▶ Exercise objective
Tally the lines containing "counterclockwise" in this data. Respond with the tally alone.

▶ Records provided
★ ★ ★ ★ ★ ★ ★

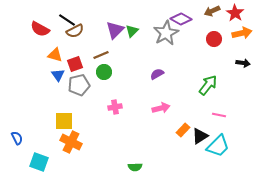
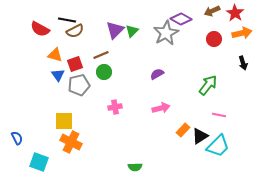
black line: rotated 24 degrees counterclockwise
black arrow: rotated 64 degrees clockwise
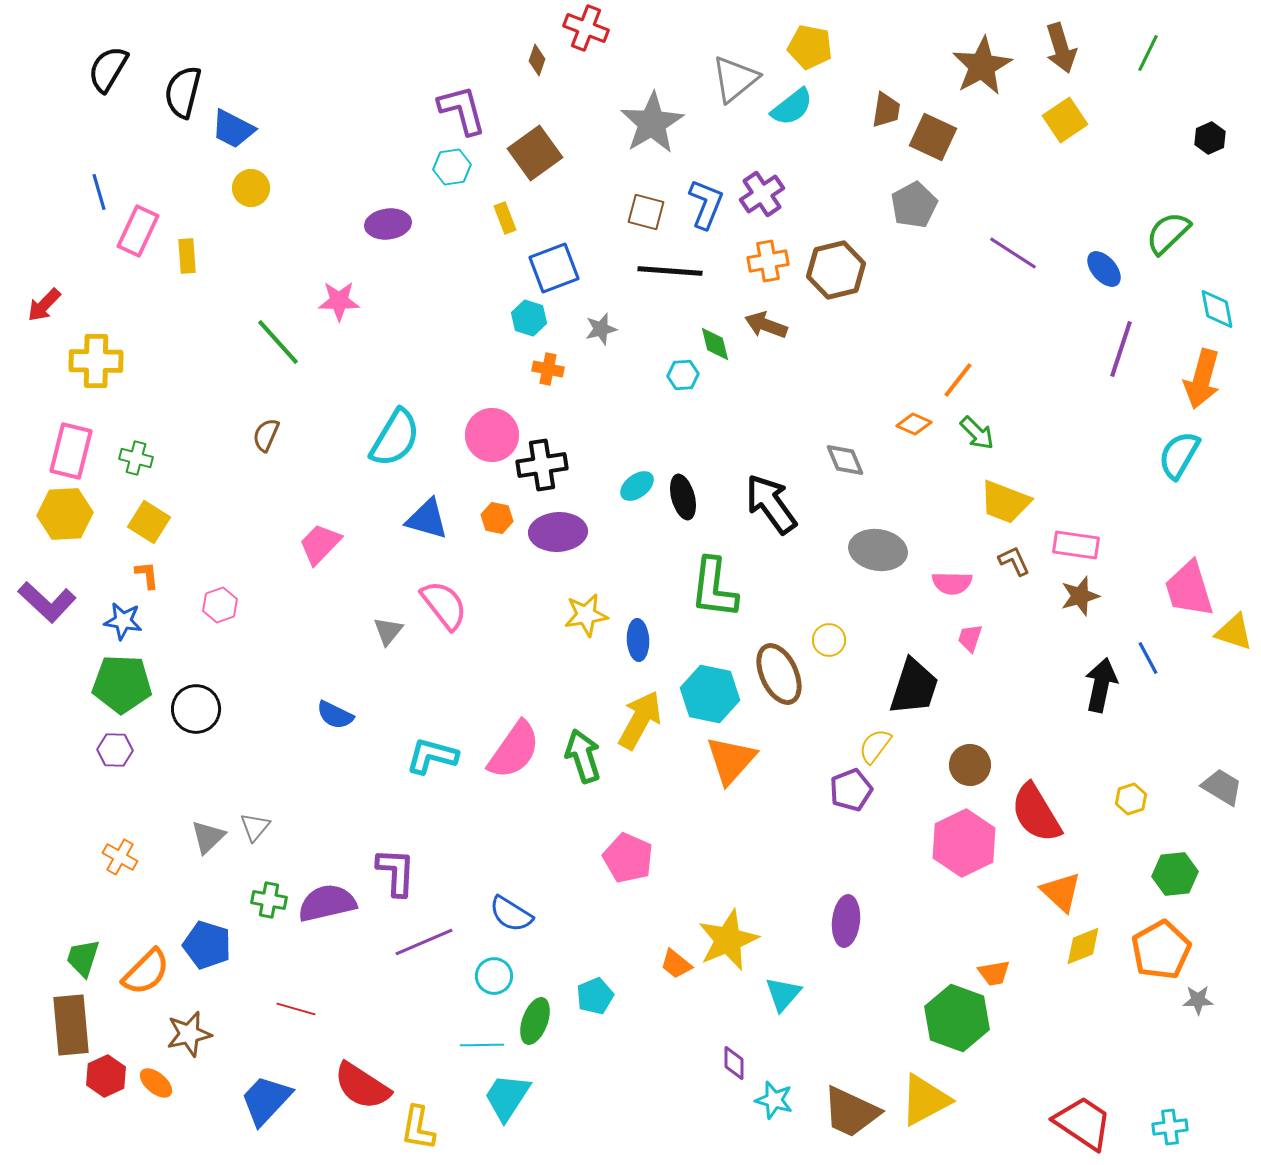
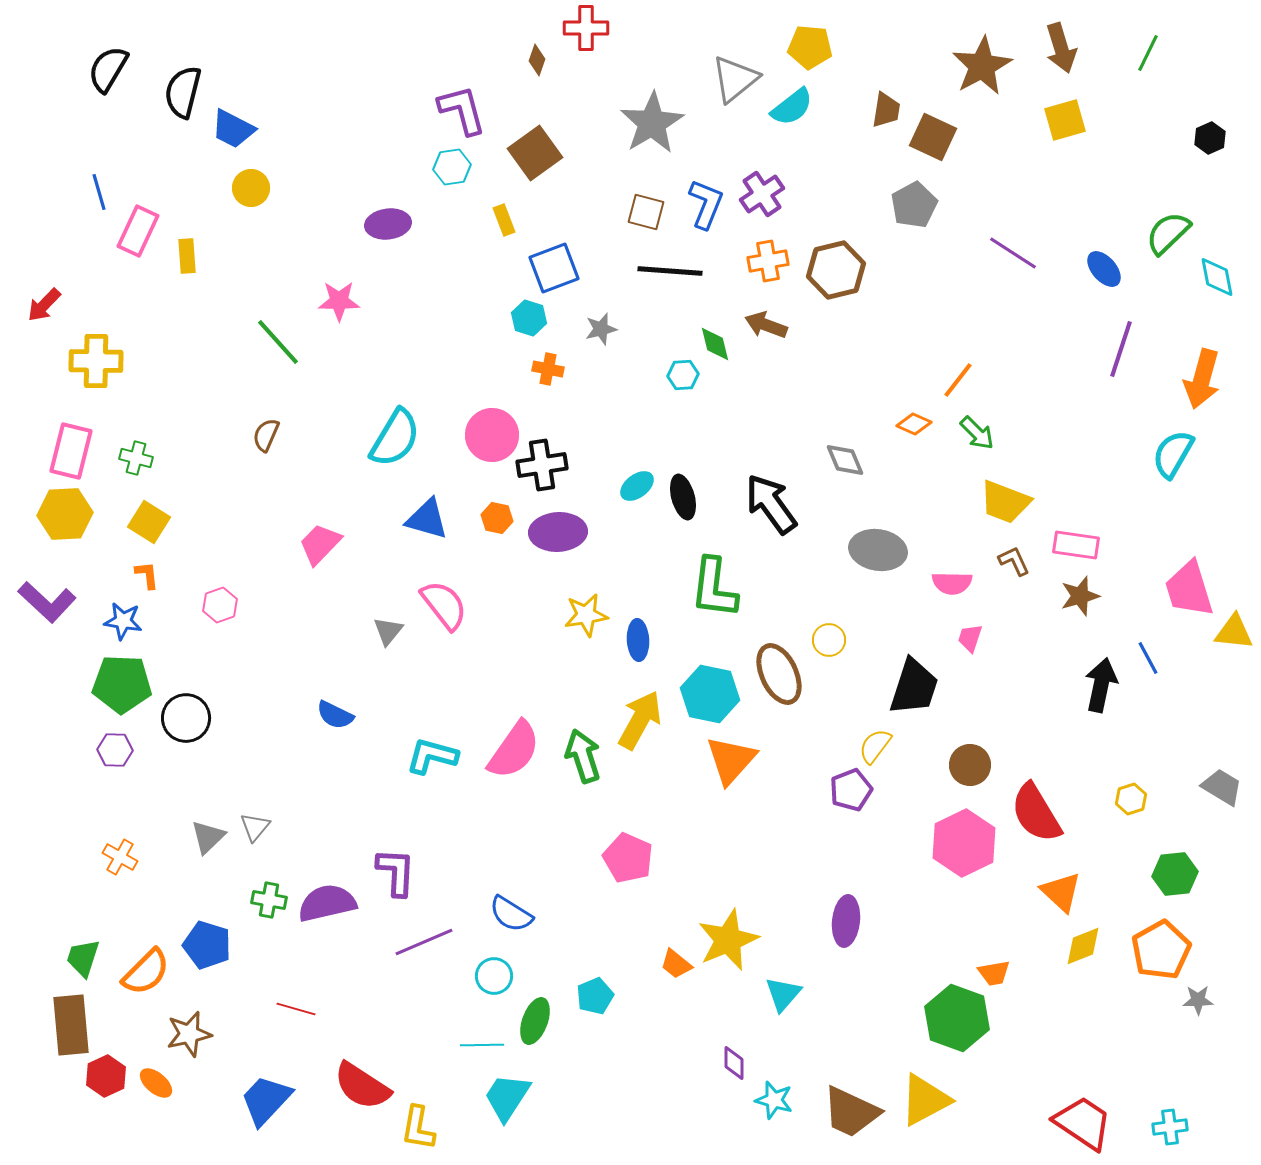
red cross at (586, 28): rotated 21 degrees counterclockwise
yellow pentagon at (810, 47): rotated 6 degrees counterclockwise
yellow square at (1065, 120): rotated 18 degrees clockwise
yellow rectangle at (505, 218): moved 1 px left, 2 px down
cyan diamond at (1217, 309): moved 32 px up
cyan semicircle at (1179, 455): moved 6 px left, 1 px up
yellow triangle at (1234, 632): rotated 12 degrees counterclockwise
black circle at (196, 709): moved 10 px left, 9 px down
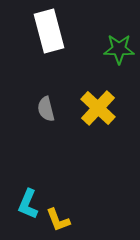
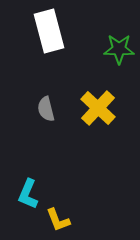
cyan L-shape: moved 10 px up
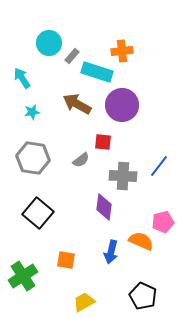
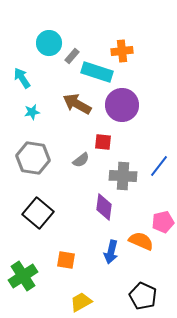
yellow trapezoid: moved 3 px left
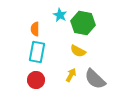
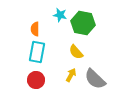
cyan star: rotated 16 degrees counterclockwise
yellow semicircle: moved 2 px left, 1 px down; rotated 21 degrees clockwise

★ ★ ★ ★ ★ ★ ★

▶ Result
5